**EXERCISE INPUTS:**

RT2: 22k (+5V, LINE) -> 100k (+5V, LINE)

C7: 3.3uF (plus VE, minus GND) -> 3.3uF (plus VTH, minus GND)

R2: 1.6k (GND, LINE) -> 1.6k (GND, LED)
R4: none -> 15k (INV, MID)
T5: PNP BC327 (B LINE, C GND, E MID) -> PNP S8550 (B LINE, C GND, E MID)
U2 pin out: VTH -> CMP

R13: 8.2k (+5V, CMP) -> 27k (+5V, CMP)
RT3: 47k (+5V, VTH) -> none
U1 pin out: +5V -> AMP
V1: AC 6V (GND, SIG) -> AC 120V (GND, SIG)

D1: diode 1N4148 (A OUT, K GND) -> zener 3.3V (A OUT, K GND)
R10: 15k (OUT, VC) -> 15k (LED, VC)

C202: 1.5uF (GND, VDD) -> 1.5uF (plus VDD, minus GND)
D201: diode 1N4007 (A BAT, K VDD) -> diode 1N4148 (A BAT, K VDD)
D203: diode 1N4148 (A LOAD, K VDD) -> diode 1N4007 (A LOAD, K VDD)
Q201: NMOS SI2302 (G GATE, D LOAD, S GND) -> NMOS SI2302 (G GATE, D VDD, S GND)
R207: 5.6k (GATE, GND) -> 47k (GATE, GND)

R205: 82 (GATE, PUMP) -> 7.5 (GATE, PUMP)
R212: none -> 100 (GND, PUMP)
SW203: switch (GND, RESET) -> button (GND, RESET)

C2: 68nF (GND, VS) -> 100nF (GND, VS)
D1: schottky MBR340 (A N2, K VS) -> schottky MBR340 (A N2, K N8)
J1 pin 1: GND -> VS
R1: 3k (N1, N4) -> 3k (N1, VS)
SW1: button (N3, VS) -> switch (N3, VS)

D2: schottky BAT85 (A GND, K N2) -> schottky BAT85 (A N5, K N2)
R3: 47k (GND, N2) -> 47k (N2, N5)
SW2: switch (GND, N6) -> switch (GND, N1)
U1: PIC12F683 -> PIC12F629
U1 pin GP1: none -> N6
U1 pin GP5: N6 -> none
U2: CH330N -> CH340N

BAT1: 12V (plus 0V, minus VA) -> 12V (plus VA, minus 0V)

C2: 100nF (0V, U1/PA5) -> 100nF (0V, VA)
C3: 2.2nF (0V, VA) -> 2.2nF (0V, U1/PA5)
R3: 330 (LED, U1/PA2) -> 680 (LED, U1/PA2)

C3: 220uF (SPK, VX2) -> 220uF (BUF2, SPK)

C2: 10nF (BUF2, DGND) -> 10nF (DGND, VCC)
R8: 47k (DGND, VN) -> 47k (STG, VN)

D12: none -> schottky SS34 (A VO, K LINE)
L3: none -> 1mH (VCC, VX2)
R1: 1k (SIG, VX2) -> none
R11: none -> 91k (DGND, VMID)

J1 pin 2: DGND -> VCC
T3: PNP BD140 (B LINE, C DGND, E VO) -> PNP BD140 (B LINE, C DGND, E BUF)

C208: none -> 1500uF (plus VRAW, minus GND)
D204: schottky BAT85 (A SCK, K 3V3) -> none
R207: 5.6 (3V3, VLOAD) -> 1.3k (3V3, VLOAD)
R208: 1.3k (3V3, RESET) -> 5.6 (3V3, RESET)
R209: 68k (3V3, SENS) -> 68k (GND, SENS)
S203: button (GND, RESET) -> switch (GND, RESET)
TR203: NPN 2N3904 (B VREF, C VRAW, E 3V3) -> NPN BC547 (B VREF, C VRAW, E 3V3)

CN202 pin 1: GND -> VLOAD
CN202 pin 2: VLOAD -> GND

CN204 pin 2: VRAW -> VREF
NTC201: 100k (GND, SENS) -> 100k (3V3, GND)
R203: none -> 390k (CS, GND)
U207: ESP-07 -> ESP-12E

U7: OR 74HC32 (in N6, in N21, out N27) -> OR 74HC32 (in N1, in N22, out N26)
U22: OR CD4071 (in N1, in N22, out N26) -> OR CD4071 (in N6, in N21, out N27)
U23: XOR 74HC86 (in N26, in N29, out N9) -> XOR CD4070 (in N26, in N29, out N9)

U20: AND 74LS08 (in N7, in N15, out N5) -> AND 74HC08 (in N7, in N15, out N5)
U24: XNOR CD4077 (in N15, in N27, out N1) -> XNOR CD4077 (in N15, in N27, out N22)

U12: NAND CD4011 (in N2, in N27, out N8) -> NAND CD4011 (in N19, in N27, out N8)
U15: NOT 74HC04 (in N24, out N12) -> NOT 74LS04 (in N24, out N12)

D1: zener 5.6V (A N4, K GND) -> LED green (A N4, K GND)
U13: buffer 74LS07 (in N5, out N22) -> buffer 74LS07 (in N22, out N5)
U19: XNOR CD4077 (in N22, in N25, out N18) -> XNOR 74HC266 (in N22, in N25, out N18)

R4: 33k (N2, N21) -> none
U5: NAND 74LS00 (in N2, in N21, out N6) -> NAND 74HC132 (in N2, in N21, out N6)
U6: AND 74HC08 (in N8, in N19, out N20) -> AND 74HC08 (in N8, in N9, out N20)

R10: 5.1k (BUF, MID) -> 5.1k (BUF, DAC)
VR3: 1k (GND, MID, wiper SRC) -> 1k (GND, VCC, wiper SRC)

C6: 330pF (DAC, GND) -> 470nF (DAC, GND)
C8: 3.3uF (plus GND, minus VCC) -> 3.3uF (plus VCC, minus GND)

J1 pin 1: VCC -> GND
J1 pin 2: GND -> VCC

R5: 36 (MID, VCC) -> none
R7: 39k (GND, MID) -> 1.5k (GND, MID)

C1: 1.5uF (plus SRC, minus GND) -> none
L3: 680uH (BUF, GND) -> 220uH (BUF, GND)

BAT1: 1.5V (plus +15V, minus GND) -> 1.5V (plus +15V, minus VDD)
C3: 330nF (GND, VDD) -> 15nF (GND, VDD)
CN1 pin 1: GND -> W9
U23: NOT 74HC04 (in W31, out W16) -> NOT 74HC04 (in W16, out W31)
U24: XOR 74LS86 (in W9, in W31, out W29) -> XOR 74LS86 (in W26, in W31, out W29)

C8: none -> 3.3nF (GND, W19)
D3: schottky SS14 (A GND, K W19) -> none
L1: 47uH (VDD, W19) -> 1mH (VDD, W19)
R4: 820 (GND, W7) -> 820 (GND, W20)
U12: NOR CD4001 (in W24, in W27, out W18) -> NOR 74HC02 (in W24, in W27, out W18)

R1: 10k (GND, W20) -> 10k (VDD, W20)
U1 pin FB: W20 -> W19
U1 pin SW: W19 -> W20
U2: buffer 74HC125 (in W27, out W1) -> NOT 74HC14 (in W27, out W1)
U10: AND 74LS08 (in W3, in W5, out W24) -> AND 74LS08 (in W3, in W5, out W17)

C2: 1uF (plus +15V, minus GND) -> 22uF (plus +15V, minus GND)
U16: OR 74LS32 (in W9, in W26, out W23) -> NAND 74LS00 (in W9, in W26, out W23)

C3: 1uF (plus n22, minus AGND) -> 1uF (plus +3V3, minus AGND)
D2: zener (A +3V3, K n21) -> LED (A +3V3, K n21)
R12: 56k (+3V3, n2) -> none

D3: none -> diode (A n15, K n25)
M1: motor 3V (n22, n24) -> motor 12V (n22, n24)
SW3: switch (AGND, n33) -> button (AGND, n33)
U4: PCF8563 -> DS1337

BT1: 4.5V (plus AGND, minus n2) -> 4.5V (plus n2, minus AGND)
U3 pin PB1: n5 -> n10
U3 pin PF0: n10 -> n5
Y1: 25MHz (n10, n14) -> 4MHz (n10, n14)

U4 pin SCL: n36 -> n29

**TASK PROMPT:**
Bring together every line in the entries that holds the string "AGND".

**SOLUTION TO THIS EXERCISE:**
C3: 1uF (plus n22, minus AGND) -> 1uF (plus +3V3, minus AGND)
SW3: switch (AGND, n33) -> button (AGND, n33)
BT1: 4.5V (plus AGND, minus n2) -> 4.5V (plus n2, minus AGND)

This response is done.